* [ABOUT THIS TASK] Copy every line from the records that holds the word "slope".

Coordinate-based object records
┄┄┄┄┄┄

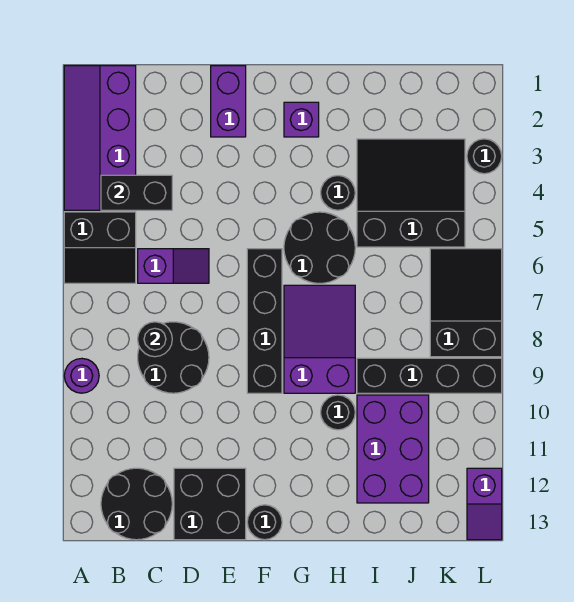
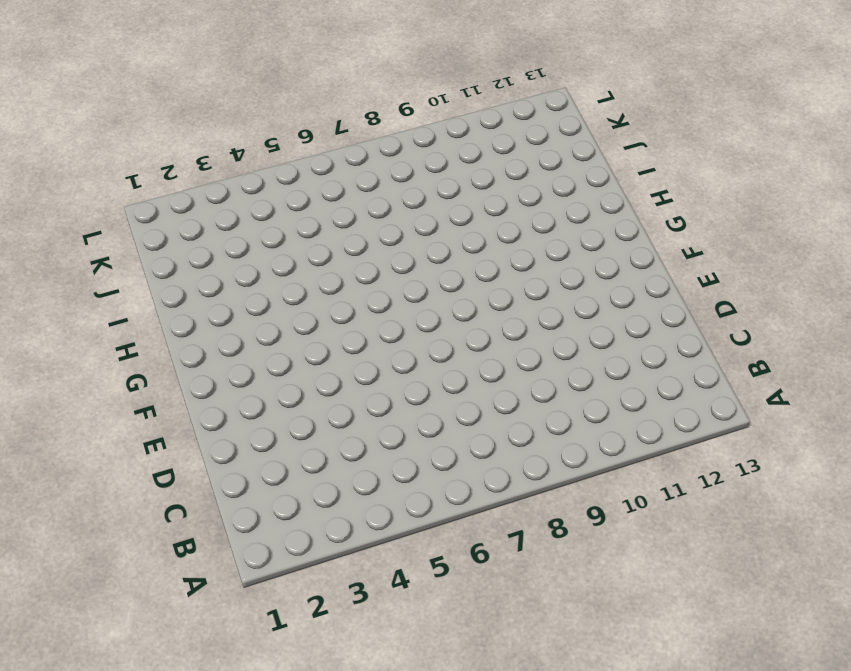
none -> purple 2x4 slope [64,66,136,210]
none -> black 2x2 slope [64,212,136,283]
none -> purple 1x1 round brick [64,358,99,393]

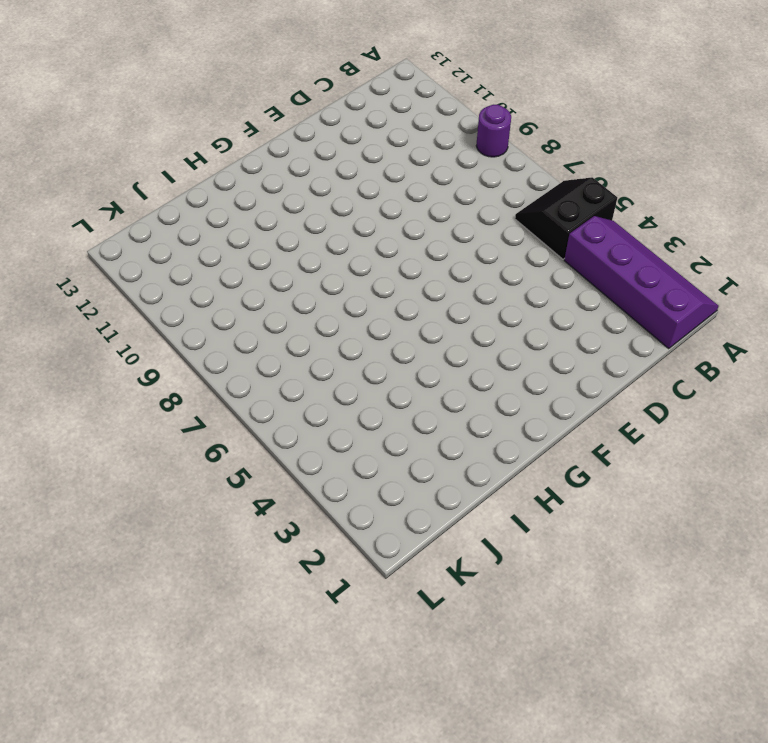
none -> black 2x2 round brick [101,468,172,540]
none -> purple 1x2 slope [138,249,209,283]
none -> black 2x2 round brick [138,322,209,393]

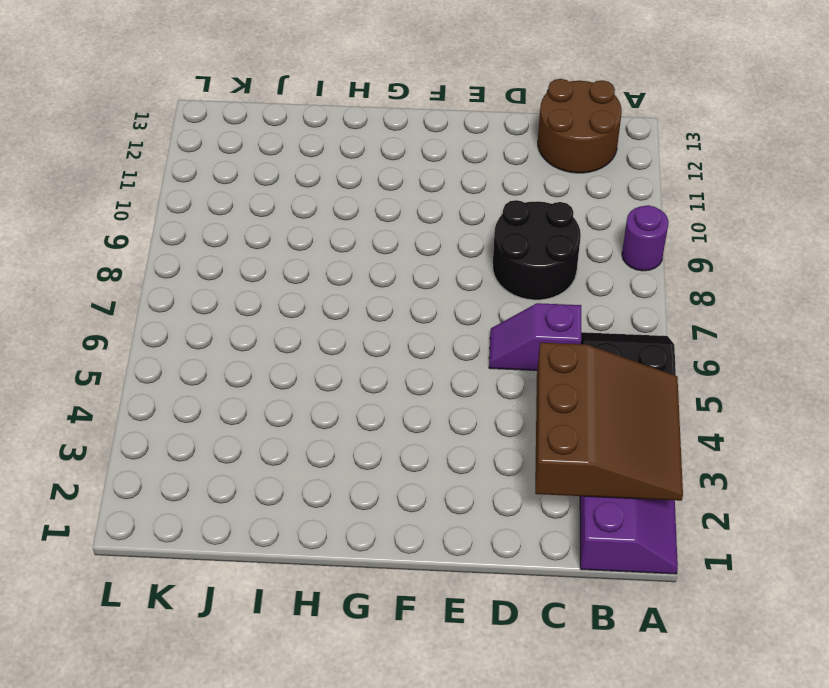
brown 3x3 slope [535,343,683,501] -> black 1x2 brick [101,175,172,210]
brown 2x2 round brick [538,79,622,173] -> black 2x2 round brick [101,468,172,540]
none -> black 2x2 brick [174,468,246,540]
none -> purple 1x2 brick [211,66,246,137]
none -> black 1x4 brick [247,249,282,393]

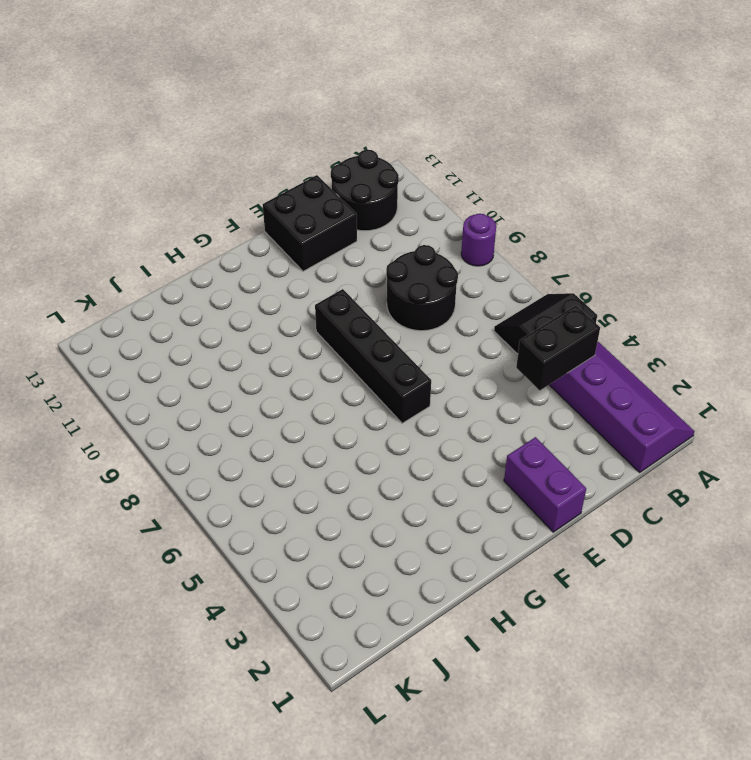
none -> purple 1x2 slope [138,249,209,283]
none -> black 1x1 round brick [247,505,282,540]
none -> purple 1x1 brick [284,102,319,137]

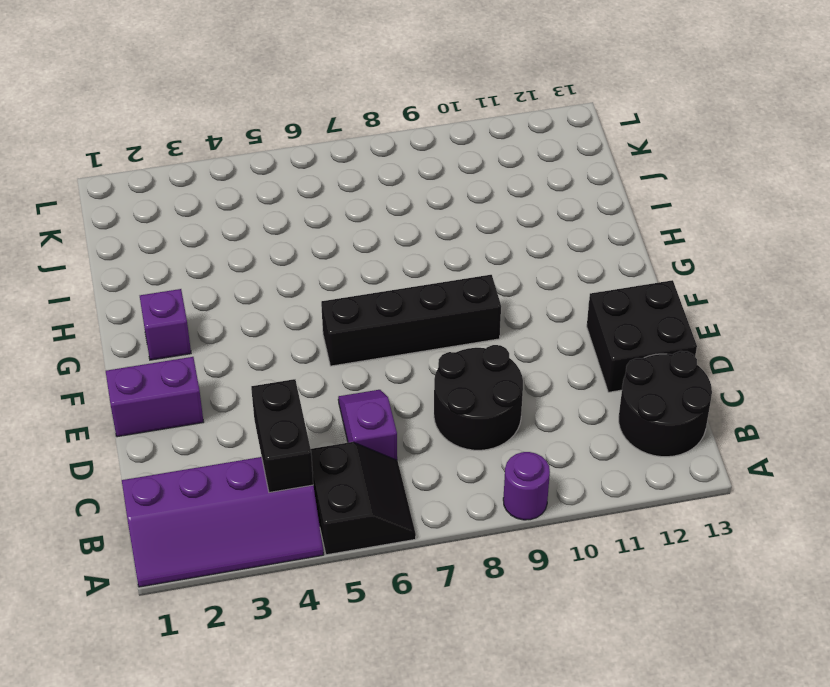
none -> black 1x1 round brick [247,505,282,540]
none -> black 2x2 round brick [284,212,355,283]
none -> purple 2x3 slope [284,285,355,393]

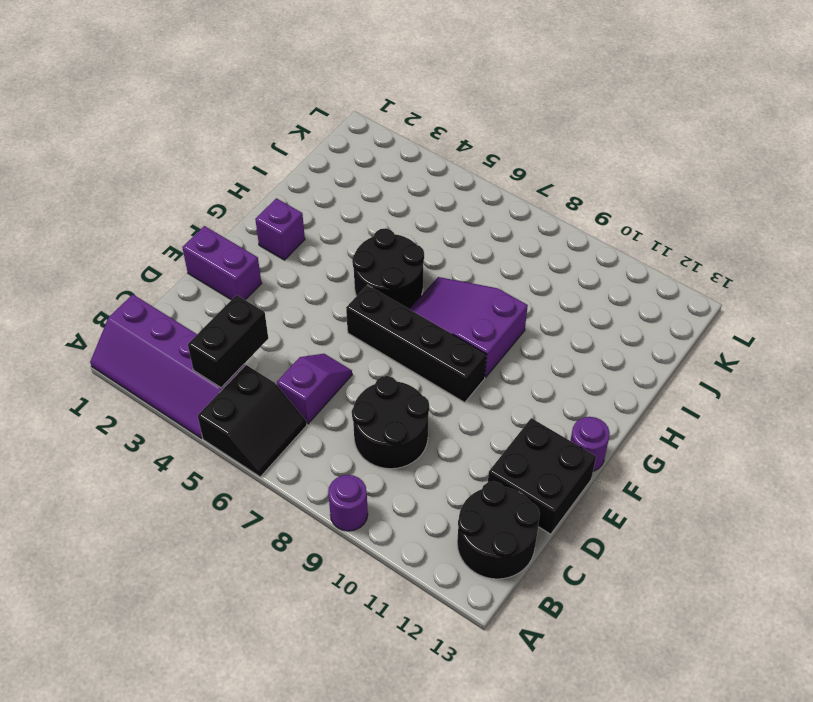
purple 1x1 round brick [570,417,610,471] -> black 1x1 round brick [247,505,282,540]
none -> black 1x1 round brick [321,176,355,210]
none -> black 1x1 round brick [321,395,355,430]
none -> black 3x3 slope [357,139,465,247]

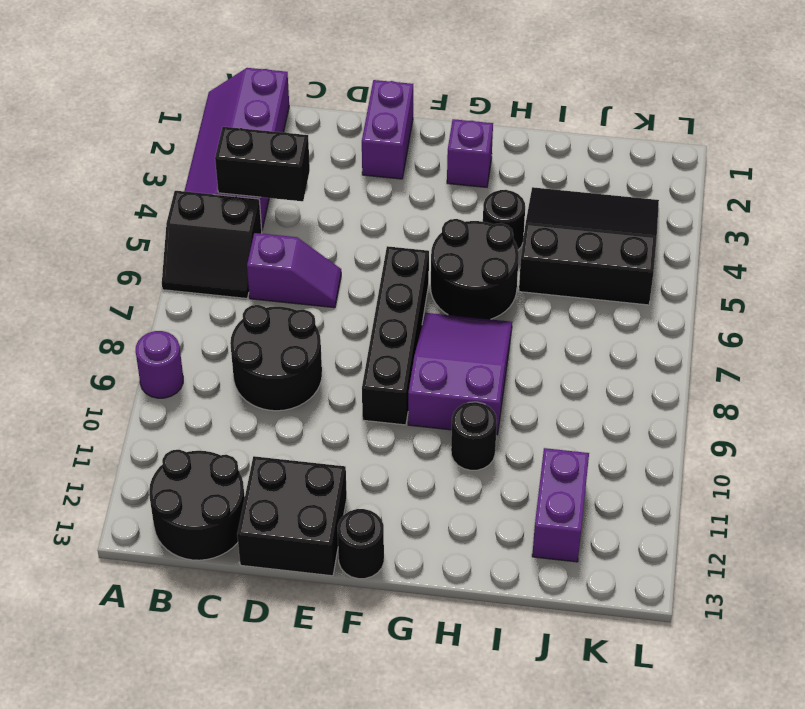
purple 1x2 brick [532,448,589,562] -> purple 2x3 brick [357,395,429,503]
none -> black 1x4 brick [357,358,502,393]
none -> black 2x3 slope [430,249,502,357]
none -> black 1x1 round brick [467,139,502,174]

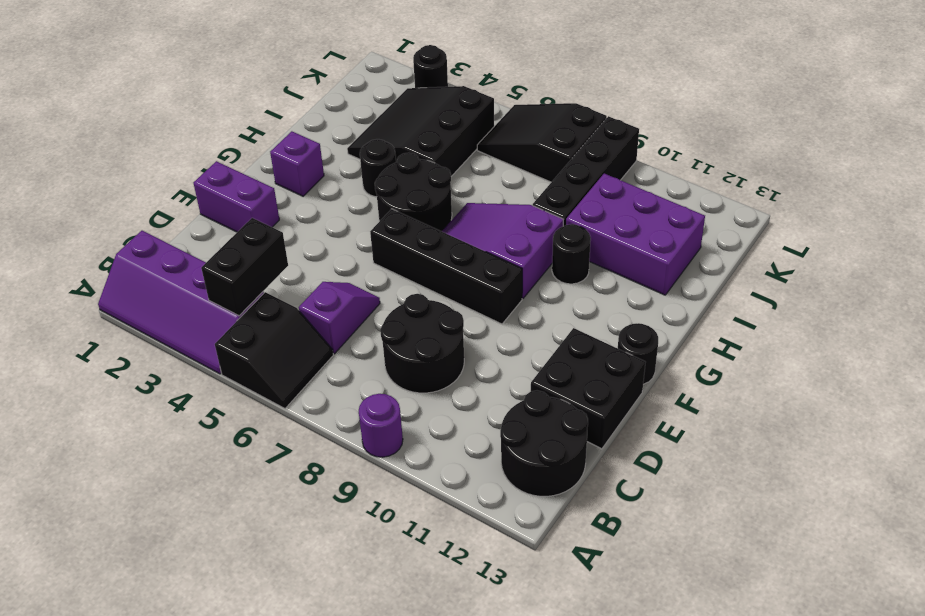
none -> purple 1x2 slope [467,468,502,540]
none -> black 1x1 round brick [138,322,172,357]

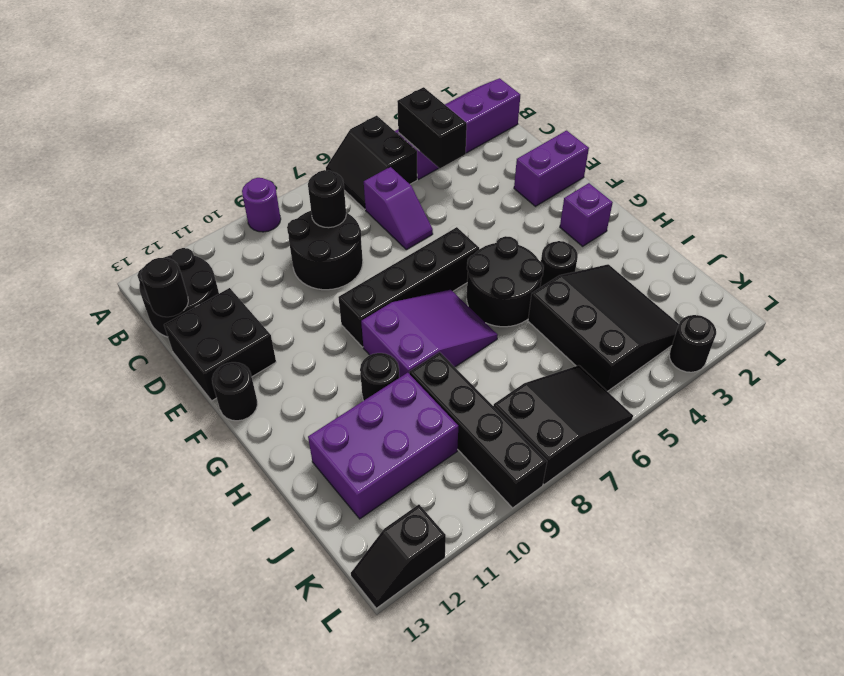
black 1x1 round brick [141,258,188,317] -> none
black 1x2 slope [351,505,446,608] -> purple 1x2 slope [467,468,502,540]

┄┄┄┄┄┄

* [EXERCISE RESULT]
none -> purple 2x4 slope [64,66,136,210]
none -> black 2x2 slope [64,212,136,283]
none -> purple 1x2 slope [138,249,209,283]
brown 3x3 slope [535,343,683,501] -> black 1x2 brick [101,175,172,210]
none -> purple 1x2 slope [138,249,209,283]
none -> purple 2x3 slope [284,285,355,393]
none -> black 3x3 slope [357,139,465,247]
none -> black 2x3 slope [430,249,502,357]
none -> purple 1x2 slope [467,468,502,540]
black 1x2 slope [351,505,446,608] -> purple 1x2 slope [467,468,502,540]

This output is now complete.